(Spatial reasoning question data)
:::::
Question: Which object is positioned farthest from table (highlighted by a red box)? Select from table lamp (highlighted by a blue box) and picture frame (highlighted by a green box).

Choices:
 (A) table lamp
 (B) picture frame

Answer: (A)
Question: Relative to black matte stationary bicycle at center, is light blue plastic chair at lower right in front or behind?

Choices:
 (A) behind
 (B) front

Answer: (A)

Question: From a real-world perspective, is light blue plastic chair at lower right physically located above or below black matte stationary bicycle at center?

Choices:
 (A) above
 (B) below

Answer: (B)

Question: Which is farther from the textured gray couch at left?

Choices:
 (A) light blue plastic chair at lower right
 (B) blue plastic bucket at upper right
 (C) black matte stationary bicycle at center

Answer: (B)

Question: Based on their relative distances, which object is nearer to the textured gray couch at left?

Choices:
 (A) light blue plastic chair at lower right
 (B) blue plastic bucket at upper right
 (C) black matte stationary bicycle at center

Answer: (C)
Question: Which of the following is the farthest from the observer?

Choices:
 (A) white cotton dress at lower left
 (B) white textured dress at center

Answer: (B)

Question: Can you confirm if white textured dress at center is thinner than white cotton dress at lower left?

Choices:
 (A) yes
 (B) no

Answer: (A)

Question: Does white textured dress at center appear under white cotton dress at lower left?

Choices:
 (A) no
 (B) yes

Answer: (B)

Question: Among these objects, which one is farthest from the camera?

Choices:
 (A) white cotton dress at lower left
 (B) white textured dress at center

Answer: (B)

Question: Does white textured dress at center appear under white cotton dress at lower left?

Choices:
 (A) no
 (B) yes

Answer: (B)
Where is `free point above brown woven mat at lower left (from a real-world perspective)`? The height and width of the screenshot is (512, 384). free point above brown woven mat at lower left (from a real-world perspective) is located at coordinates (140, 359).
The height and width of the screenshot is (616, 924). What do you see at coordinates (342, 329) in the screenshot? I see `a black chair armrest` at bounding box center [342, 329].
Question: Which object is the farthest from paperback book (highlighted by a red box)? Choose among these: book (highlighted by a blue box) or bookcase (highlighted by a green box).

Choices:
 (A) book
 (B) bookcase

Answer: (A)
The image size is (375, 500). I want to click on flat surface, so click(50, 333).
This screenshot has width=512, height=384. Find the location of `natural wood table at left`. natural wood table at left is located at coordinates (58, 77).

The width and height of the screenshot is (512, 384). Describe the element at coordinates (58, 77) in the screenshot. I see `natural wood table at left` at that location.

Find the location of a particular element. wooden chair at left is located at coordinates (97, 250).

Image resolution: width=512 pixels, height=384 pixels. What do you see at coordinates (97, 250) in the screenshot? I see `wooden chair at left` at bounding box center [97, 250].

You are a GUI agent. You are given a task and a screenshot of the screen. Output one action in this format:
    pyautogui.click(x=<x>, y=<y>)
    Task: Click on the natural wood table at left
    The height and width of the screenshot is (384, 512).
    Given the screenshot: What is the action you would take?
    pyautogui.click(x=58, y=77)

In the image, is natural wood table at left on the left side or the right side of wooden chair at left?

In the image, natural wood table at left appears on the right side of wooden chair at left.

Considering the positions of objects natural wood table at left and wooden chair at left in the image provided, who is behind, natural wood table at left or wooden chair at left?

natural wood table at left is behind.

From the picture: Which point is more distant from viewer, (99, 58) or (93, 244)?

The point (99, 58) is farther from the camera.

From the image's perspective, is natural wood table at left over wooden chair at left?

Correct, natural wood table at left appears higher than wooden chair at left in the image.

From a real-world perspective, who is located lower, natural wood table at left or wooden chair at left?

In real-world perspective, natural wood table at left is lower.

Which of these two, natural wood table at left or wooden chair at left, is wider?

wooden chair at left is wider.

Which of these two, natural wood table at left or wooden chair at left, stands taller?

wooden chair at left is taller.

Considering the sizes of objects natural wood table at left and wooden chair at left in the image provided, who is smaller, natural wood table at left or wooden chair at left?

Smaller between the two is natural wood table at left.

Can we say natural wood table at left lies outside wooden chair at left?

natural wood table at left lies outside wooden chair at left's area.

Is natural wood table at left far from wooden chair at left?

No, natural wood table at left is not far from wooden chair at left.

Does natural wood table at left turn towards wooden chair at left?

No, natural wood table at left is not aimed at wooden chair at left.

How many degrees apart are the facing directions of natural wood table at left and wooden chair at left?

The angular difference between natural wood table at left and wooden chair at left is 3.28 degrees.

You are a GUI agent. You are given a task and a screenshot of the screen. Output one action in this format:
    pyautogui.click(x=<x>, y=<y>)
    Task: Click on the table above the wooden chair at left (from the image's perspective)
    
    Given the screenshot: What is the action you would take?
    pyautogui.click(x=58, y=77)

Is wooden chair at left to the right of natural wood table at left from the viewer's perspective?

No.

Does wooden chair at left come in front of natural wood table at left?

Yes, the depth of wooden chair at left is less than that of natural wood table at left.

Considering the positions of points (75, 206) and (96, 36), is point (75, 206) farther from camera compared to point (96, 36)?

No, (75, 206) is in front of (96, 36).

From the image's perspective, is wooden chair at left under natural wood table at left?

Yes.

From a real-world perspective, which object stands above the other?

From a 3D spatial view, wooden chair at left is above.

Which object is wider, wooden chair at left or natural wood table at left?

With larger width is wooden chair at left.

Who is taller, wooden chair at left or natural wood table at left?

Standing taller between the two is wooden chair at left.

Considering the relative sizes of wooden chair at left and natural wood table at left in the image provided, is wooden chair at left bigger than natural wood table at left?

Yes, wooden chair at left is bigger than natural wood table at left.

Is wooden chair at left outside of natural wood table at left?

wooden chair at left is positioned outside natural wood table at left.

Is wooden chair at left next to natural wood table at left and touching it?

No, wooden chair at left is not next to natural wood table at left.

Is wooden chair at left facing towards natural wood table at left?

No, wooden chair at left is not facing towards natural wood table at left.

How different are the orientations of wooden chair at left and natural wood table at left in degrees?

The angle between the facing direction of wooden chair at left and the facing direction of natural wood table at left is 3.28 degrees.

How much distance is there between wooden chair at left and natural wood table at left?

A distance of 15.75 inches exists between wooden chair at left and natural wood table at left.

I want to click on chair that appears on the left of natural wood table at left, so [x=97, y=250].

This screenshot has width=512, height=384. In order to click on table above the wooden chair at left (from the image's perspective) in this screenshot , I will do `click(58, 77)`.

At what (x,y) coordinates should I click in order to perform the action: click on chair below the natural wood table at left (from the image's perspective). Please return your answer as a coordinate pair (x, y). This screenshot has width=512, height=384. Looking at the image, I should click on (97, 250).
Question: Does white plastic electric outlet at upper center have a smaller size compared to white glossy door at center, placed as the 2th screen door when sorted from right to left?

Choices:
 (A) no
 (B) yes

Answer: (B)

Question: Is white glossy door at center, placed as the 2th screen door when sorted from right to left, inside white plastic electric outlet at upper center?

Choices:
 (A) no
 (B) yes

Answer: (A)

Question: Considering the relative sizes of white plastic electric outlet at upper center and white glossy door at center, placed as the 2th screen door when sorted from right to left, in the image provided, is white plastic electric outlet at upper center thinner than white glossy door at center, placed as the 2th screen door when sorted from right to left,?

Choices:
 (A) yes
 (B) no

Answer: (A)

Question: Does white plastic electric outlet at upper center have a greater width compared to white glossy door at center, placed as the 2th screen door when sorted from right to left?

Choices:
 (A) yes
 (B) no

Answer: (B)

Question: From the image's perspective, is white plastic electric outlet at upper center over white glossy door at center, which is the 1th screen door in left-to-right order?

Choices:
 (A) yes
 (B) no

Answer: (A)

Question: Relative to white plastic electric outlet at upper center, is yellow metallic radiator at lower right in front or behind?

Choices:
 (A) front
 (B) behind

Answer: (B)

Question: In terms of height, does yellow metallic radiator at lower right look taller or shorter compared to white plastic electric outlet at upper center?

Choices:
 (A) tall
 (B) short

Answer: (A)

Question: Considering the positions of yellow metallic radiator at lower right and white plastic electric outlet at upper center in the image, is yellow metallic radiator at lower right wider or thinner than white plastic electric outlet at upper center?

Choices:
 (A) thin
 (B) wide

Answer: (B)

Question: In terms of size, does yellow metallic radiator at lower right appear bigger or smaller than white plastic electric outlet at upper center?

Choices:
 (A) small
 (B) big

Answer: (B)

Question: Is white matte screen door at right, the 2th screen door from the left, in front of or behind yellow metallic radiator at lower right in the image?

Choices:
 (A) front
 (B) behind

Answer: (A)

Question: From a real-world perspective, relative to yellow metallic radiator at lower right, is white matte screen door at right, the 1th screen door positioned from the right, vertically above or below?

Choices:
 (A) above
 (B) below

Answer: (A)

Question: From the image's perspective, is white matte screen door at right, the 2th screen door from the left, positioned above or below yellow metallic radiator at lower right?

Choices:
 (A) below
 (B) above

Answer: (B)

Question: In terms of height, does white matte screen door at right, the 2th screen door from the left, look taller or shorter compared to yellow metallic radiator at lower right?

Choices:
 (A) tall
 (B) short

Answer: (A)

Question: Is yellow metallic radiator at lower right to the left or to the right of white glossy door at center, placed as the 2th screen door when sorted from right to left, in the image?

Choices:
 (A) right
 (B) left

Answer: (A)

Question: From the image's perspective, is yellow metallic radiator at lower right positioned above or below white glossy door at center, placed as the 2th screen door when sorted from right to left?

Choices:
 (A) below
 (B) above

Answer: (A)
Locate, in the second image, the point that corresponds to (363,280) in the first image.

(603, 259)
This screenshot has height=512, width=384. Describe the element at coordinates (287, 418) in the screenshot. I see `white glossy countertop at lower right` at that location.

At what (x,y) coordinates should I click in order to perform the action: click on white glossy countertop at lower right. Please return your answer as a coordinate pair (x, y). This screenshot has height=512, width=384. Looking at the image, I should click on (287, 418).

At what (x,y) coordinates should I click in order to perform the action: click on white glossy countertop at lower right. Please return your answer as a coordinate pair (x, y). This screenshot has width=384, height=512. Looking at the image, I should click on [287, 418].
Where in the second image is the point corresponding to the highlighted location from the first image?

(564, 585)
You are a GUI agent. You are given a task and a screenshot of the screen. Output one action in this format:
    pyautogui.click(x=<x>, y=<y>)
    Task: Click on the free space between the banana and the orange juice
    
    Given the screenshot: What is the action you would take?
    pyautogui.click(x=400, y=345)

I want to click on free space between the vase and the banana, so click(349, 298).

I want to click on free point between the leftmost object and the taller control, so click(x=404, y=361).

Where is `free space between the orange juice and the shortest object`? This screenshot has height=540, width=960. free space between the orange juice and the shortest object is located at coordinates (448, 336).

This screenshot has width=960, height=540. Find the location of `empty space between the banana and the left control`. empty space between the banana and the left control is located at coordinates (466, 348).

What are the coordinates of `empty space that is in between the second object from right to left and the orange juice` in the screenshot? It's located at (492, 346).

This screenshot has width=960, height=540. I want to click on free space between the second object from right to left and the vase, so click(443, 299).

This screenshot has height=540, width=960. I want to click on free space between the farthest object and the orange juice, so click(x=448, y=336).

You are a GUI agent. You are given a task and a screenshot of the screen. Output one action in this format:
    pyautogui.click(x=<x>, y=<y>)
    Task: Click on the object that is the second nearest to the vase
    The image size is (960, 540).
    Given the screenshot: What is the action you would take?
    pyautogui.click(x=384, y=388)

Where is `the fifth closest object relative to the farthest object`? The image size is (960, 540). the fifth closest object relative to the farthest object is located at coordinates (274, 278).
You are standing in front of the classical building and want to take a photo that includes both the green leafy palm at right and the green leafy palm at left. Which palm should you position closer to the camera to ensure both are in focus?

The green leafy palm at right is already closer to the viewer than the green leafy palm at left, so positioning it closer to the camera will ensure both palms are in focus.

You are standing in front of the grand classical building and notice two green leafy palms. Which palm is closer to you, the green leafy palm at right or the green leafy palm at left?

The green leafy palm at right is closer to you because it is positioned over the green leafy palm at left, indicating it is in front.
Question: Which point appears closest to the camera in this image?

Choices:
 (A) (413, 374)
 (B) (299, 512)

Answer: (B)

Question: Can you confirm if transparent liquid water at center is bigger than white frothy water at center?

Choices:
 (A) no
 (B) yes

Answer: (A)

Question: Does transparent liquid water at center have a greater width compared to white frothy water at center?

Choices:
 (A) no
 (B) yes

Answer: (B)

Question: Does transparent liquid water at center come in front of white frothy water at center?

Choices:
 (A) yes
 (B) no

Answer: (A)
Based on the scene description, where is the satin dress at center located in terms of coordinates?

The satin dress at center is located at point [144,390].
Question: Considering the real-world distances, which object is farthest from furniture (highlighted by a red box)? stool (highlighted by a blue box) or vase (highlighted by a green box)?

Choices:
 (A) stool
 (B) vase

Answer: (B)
:::::
Report how many lines of the listing above contain the string "shorter", matching case exactly. Give only the number.

[Answer for this exercise] 2